## ACTIVITY
Could you copy exactly the line that contains "orange brick E10" and every line after it to the end of the records, and nothing more?

──────── GIVEN RECORDS ────────

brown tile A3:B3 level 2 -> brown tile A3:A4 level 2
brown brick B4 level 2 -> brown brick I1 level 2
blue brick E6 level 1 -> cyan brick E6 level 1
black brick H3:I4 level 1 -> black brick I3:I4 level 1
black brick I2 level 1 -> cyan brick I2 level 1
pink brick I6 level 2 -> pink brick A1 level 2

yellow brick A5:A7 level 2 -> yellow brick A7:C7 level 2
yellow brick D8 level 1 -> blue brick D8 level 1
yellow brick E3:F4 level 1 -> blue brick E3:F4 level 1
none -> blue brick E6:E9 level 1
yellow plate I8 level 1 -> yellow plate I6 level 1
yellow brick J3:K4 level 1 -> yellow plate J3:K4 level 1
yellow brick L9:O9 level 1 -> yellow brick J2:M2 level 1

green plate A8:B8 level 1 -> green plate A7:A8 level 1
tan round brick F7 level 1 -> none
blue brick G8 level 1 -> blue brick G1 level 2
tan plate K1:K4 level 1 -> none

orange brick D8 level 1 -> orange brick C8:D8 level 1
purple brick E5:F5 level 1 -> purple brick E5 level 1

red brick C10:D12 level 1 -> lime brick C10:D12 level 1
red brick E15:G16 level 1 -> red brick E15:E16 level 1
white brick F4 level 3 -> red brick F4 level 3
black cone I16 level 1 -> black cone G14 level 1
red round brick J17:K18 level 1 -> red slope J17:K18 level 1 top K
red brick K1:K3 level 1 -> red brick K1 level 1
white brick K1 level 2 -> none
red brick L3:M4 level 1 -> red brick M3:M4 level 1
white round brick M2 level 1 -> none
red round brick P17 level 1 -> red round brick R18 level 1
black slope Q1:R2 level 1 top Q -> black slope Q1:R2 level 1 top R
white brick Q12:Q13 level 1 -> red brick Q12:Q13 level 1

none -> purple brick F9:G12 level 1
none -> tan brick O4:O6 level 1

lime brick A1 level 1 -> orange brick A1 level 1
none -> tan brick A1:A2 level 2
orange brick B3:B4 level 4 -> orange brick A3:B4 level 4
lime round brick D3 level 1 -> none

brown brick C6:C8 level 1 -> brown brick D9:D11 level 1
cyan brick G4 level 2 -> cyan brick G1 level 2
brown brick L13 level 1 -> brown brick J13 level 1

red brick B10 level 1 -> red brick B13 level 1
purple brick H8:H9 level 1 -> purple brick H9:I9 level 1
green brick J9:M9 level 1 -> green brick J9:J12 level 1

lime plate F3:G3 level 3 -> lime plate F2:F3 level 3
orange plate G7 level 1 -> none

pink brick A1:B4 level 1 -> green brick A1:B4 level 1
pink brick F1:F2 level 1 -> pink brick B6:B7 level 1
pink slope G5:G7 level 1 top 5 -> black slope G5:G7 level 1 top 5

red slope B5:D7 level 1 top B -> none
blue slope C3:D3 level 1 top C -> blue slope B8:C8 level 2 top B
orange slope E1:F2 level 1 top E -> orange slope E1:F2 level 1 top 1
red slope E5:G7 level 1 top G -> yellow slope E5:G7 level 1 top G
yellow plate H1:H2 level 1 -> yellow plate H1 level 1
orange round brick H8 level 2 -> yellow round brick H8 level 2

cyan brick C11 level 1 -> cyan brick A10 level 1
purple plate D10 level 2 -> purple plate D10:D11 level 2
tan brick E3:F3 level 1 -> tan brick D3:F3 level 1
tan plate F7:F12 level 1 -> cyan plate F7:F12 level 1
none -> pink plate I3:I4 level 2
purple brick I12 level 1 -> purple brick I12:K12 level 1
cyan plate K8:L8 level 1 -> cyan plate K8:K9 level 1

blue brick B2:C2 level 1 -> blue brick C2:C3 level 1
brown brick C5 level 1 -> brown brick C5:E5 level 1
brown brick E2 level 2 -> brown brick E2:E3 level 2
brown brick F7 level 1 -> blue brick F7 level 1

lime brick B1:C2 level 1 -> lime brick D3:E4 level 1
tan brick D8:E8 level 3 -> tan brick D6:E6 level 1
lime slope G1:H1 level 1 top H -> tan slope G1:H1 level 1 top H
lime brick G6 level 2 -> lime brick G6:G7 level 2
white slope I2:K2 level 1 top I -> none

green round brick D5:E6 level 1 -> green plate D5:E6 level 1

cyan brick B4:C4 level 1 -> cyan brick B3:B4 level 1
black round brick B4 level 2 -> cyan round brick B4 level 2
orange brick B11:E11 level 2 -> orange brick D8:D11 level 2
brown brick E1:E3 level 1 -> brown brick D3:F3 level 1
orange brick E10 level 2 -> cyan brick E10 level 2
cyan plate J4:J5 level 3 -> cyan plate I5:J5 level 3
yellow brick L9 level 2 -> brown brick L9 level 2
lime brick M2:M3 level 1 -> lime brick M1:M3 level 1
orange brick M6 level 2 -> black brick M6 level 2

────────

## RESPONSE FOR THIS EXERCISE
orange brick E10 level 2 -> cyan brick E10 level 2
cyan plate J4:J5 level 3 -> cyan plate I5:J5 level 3
yellow brick L9 level 2 -> brown brick L9 level 2
lime brick M2:M3 level 1 -> lime brick M1:M3 level 1
orange brick M6 level 2 -> black brick M6 level 2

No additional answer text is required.